## What the exercise asks
Work through the records below and copy every line that includes "cyan".

[[ Data to examine open ]]

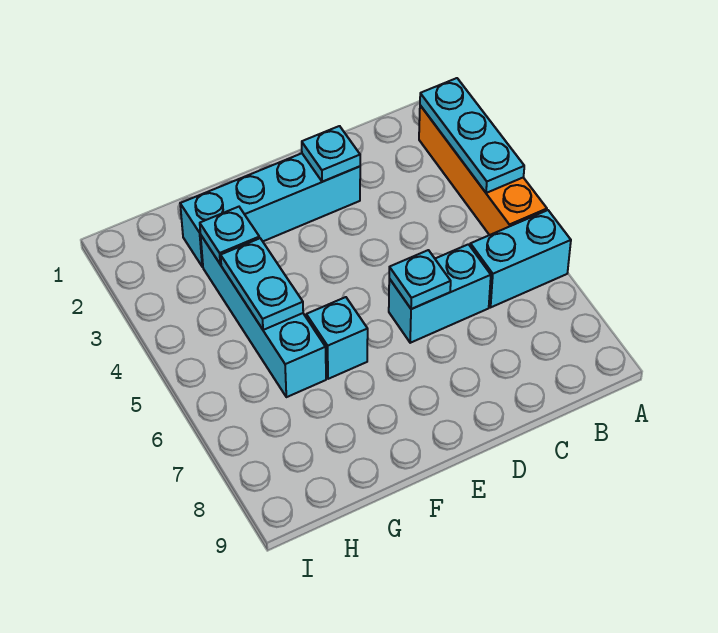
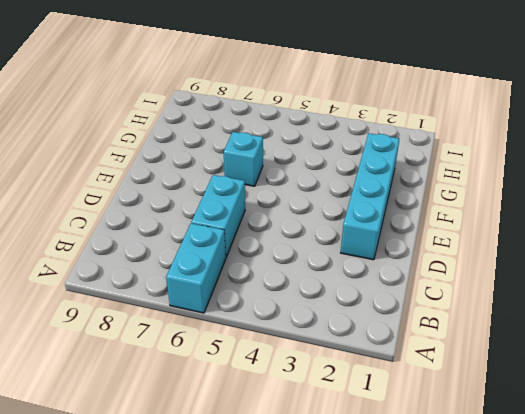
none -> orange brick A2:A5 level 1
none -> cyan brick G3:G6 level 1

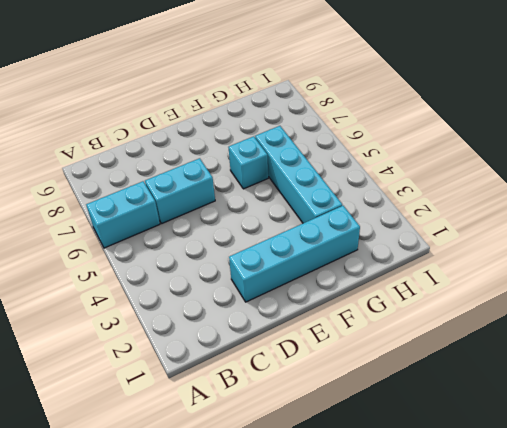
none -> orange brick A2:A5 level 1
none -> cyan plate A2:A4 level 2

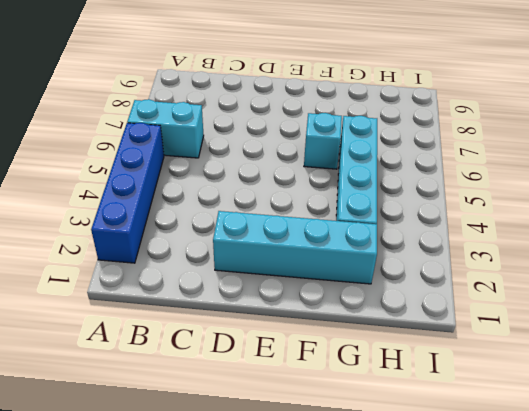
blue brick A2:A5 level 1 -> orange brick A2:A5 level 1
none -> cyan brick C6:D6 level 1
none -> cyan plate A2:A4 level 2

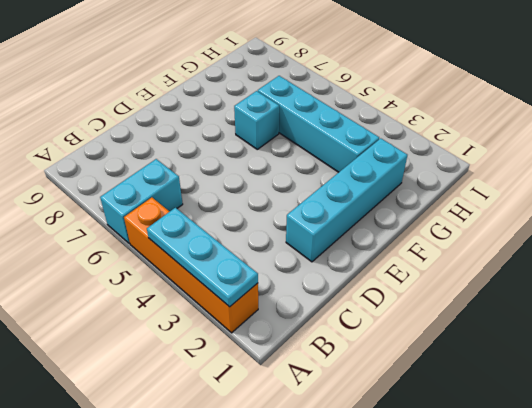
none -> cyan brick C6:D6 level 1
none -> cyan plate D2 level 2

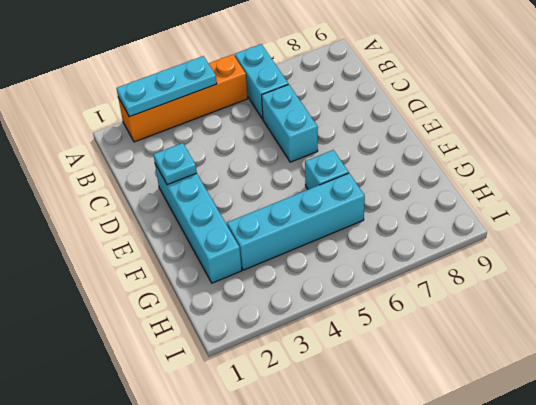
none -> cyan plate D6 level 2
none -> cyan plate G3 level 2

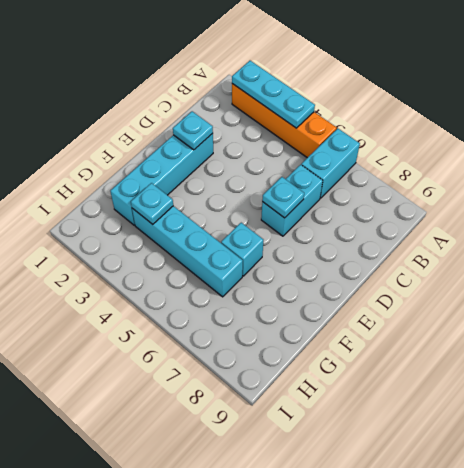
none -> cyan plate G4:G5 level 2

[[ Data to examine closed ]]

## Result for this exercise
none -> cyan brick G3:G6 level 1
none -> cyan plate A2:A4 level 2
none -> cyan brick C6:D6 level 1
none -> cyan plate A2:A4 level 2
none -> cyan brick C6:D6 level 1
none -> cyan plate D2 level 2
none -> cyan plate D6 level 2
none -> cyan plate G3 level 2
none -> cyan plate G4:G5 level 2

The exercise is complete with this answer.